Your instructions: The records should be copied out again with no alteration.

Records contained in a dataset:
=====
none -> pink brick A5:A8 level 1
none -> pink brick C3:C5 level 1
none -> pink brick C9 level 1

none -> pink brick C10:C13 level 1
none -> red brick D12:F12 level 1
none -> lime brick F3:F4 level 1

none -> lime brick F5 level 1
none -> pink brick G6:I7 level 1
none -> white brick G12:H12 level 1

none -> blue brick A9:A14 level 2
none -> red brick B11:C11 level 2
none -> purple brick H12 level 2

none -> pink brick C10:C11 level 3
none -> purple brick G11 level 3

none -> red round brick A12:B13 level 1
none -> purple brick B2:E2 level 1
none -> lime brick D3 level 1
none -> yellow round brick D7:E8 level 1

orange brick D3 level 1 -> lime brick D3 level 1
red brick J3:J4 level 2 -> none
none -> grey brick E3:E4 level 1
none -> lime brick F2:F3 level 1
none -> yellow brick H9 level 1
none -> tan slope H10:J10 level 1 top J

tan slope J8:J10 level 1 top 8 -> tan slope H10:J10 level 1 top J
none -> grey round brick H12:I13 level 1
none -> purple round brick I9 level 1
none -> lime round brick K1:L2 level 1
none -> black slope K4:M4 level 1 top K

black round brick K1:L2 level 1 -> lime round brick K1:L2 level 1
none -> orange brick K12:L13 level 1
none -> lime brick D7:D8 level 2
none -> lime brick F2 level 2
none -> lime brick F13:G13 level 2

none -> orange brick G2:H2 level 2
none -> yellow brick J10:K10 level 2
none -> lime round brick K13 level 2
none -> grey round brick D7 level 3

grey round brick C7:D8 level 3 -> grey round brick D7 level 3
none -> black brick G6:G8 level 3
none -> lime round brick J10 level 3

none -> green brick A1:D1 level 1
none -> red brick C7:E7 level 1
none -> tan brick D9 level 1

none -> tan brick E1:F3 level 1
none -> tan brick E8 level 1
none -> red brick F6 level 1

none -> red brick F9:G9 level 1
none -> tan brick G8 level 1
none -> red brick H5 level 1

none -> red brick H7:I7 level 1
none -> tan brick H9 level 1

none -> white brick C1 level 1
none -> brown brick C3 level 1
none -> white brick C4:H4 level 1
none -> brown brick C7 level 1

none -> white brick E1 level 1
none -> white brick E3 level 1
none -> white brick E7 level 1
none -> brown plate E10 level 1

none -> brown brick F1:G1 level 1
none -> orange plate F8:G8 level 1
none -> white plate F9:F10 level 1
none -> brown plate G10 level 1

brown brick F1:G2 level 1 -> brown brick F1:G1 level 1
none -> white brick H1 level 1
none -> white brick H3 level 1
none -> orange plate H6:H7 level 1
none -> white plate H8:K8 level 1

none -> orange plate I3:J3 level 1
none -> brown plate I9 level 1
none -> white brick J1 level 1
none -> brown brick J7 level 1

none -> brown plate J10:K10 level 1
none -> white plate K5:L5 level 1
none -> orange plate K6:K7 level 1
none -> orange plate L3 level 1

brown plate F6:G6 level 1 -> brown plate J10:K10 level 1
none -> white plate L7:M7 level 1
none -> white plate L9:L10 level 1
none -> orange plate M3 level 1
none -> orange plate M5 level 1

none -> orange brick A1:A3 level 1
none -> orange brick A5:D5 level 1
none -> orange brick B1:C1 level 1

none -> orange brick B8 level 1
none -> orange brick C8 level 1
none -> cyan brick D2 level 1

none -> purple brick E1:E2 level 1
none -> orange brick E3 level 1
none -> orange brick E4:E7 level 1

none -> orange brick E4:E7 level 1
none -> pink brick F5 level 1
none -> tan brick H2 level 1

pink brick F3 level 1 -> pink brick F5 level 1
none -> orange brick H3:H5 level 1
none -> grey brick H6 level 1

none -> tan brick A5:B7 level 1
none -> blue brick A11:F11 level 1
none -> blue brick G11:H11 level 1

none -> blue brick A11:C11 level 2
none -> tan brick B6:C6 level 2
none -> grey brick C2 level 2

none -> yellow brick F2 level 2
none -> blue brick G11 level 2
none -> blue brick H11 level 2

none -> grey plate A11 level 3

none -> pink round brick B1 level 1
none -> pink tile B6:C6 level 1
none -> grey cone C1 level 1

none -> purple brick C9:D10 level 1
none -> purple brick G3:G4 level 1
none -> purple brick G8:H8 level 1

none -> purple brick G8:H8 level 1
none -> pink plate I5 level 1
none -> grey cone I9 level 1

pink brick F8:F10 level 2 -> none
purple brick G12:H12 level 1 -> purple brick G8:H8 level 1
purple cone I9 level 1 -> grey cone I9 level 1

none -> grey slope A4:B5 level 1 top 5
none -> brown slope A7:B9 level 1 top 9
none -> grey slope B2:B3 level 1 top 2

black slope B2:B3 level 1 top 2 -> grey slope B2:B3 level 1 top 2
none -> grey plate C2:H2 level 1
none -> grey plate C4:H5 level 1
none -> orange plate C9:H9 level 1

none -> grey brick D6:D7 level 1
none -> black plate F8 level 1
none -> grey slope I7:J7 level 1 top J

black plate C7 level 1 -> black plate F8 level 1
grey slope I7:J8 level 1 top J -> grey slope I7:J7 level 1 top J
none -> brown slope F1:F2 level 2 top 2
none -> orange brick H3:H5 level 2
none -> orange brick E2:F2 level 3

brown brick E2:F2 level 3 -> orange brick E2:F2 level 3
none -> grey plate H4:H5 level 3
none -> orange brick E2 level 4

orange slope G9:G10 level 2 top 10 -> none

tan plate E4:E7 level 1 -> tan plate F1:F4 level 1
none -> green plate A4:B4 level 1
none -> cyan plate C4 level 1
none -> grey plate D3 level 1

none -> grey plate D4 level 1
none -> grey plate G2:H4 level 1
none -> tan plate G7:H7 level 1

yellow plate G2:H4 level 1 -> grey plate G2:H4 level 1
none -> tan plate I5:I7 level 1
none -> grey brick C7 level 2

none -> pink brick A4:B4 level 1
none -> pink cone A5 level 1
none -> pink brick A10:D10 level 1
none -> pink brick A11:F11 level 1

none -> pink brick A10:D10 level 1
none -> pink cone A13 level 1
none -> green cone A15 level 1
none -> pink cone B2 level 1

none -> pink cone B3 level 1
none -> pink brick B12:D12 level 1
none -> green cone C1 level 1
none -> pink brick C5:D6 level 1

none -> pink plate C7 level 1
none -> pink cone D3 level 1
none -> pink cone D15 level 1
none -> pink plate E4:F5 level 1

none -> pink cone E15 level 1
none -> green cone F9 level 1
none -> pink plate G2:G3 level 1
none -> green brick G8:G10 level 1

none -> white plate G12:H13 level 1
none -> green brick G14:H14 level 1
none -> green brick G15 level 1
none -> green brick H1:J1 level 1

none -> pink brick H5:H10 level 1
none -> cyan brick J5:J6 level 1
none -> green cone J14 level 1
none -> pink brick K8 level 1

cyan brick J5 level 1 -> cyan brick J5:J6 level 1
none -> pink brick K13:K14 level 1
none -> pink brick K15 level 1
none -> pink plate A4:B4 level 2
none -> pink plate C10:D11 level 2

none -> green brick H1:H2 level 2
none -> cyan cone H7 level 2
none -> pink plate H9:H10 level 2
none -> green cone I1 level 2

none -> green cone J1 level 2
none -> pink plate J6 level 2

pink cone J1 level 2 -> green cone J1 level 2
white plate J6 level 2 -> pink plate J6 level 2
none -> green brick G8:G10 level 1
=====
Result of this exercise:
none -> pink brick A5:A8 level 1
none -> pink brick C3:C5 level 1
none -> pink brick C9 level 1

none -> pink brick C10:C13 level 1
none -> red brick D12:F12 level 1
none -> lime brick F3:F4 level 1

none -> lime brick F5 level 1
none -> pink brick G6:I7 level 1
none -> white brick G12:H12 level 1

none -> blue brick A9:A14 level 2
none -> red brick B11:C11 level 2
none -> purple brick H12 level 2

none -> pink brick C10:C11 level 3
none -> purple brick G11 level 3

none -> red round brick A12:B13 level 1
none -> purple brick B2:E2 level 1
none -> lime brick D3 level 1
none -> yellow round brick D7:E8 level 1

orange brick D3 level 1 -> lime brick D3 level 1
red brick J3:J4 level 2 -> none
none -> grey brick E3:E4 level 1
none -> lime brick F2:F3 level 1
none -> yellow brick H9 level 1
none -> tan slope H10:J10 level 1 top J

tan slope J8:J10 level 1 top 8 -> tan slope H10:J10 level 1 top J
none -> grey round brick H12:I13 level 1
none -> purple round brick I9 level 1
none -> lime round brick K1:L2 level 1
none -> black slope K4:M4 level 1 top K

black round brick K1:L2 level 1 -> lime round brick K1:L2 level 1
none -> orange brick K12:L13 level 1
none -> lime brick D7:D8 level 2
none -> lime brick F2 level 2
none -> lime brick F13:G13 level 2

none -> orange brick G2:H2 level 2
none -> yellow brick J10:K10 level 2
none -> lime round brick K13 level 2
none -> grey round brick D7 level 3

grey round brick C7:D8 level 3 -> grey round brick D7 level 3
none -> black brick G6:G8 level 3
none -> lime round brick J10 level 3

none -> green brick A1:D1 level 1
none -> red brick C7:E7 level 1
none -> tan brick D9 level 1

none -> tan brick E1:F3 level 1
none -> tan brick E8 level 1
none -> red brick F6 level 1

none -> red brick F9:G9 level 1
none -> tan brick G8 level 1
none -> red brick H5 level 1

none -> red brick H7:I7 level 1
none -> tan brick H9 level 1

none -> white brick C1 level 1
none -> brown brick C3 level 1
none -> white brick C4:H4 level 1
none -> brown brick C7 level 1

none -> white brick E1 level 1
none -> white brick E3 level 1
none -> white brick E7 level 1
none -> brown plate E10 level 1

none -> brown brick F1:G1 level 1
none -> orange plate F8:G8 level 1
none -> white plate F9:F10 level 1
none -> brown plate G10 level 1

brown brick F1:G2 level 1 -> brown brick F1:G1 level 1
none -> white brick H1 level 1
none -> white brick H3 level 1
none -> orange plate H6:H7 level 1
none -> white plate H8:K8 level 1

none -> orange plate I3:J3 level 1
none -> brown plate I9 level 1
none -> white brick J1 level 1
none -> brown brick J7 level 1

none -> brown plate J10:K10 level 1
none -> white plate K5:L5 level 1
none -> orange plate K6:K7 level 1
none -> orange plate L3 level 1

brown plate F6:G6 level 1 -> brown plate J10:K10 level 1
none -> white plate L7:M7 level 1
none -> white plate L9:L10 level 1
none -> orange plate M3 level 1
none -> orange plate M5 level 1

none -> orange brick A1:A3 level 1
none -> orange brick A5:D5 level 1
none -> orange brick B1:C1 level 1

none -> orange brick B8 level 1
none -> orange brick C8 level 1
none -> cyan brick D2 level 1

none -> purple brick E1:E2 level 1
none -> orange brick E3 level 1
none -> orange brick E4:E7 level 1

none -> orange brick E4:E7 level 1
none -> pink brick F5 level 1
none -> tan brick H2 level 1

pink brick F3 level 1 -> pink brick F5 level 1
none -> orange brick H3:H5 level 1
none -> grey brick H6 level 1

none -> tan brick A5:B7 level 1
none -> blue brick A11:F11 level 1
none -> blue brick G11:H11 level 1

none -> blue brick A11:C11 level 2
none -> tan brick B6:C6 level 2
none -> grey brick C2 level 2

none -> yellow brick F2 level 2
none -> blue brick G11 level 2
none -> blue brick H11 level 2

none -> grey plate A11 level 3

none -> pink round brick B1 level 1
none -> pink tile B6:C6 level 1
none -> grey cone C1 level 1

none -> purple brick C9:D10 level 1
none -> purple brick G3:G4 level 1
none -> purple brick G8:H8 level 1

none -> purple brick G8:H8 level 1
none -> pink plate I5 level 1
none -> grey cone I9 level 1

pink brick F8:F10 level 2 -> none
purple brick G12:H12 level 1 -> purple brick G8:H8 level 1
purple cone I9 level 1 -> grey cone I9 level 1

none -> grey slope A4:B5 level 1 top 5
none -> brown slope A7:B9 level 1 top 9
none -> grey slope B2:B3 level 1 top 2

black slope B2:B3 level 1 top 2 -> grey slope B2:B3 level 1 top 2
none -> grey plate C2:H2 level 1
none -> grey plate C4:H5 level 1
none -> orange plate C9:H9 level 1

none -> grey brick D6:D7 level 1
none -> black plate F8 level 1
none -> grey slope I7:J7 level 1 top J

black plate C7 level 1 -> black plate F8 level 1
grey slope I7:J8 level 1 top J -> grey slope I7:J7 level 1 top J
none -> brown slope F1:F2 level 2 top 2
none -> orange brick H3:H5 level 2
none -> orange brick E2:F2 level 3

brown brick E2:F2 level 3 -> orange brick E2:F2 level 3
none -> grey plate H4:H5 level 3
none -> orange brick E2 level 4

orange slope G9:G10 level 2 top 10 -> none

tan plate E4:E7 level 1 -> tan plate F1:F4 level 1
none -> green plate A4:B4 level 1
none -> cyan plate C4 level 1
none -> grey plate D3 level 1

none -> grey plate D4 level 1
none -> grey plate G2:H4 level 1
none -> tan plate G7:H7 level 1

yellow plate G2:H4 level 1 -> grey plate G2:H4 level 1
none -> tan plate I5:I7 level 1
none -> grey brick C7 level 2

none -> pink brick A4:B4 level 1
none -> pink cone A5 level 1
none -> pink brick A10:D10 level 1
none -> pink brick A11:F11 level 1

none -> pink brick A10:D10 level 1
none -> pink cone A13 level 1
none -> green cone A15 level 1
none -> pink cone B2 level 1

none -> pink cone B3 level 1
none -> pink brick B12:D12 level 1
none -> green cone C1 level 1
none -> pink brick C5:D6 level 1

none -> pink plate C7 level 1
none -> pink cone D3 level 1
none -> pink cone D15 level 1
none -> pink plate E4:F5 level 1

none -> pink cone E15 level 1
none -> green cone F9 level 1
none -> pink plate G2:G3 level 1
none -> green brick G8:G10 level 1

none -> white plate G12:H13 level 1
none -> green brick G14:H14 level 1
none -> green brick G15 level 1
none -> green brick H1:J1 level 1

none -> pink brick H5:H10 level 1
none -> cyan brick J5:J6 level 1
none -> green cone J14 level 1
none -> pink brick K8 level 1

cyan brick J5 level 1 -> cyan brick J5:J6 level 1
none -> pink brick K13:K14 level 1
none -> pink brick K15 level 1
none -> pink plate A4:B4 level 2
none -> pink plate C10:D11 level 2

none -> green brick H1:H2 level 2
none -> cyan cone H7 level 2
none -> pink plate H9:H10 level 2
none -> green cone I1 level 2

none -> green cone J1 level 2
none -> pink plate J6 level 2

pink cone J1 level 2 -> green cone J1 level 2
white plate J6 level 2 -> pink plate J6 level 2
none -> green brick G8:G10 level 1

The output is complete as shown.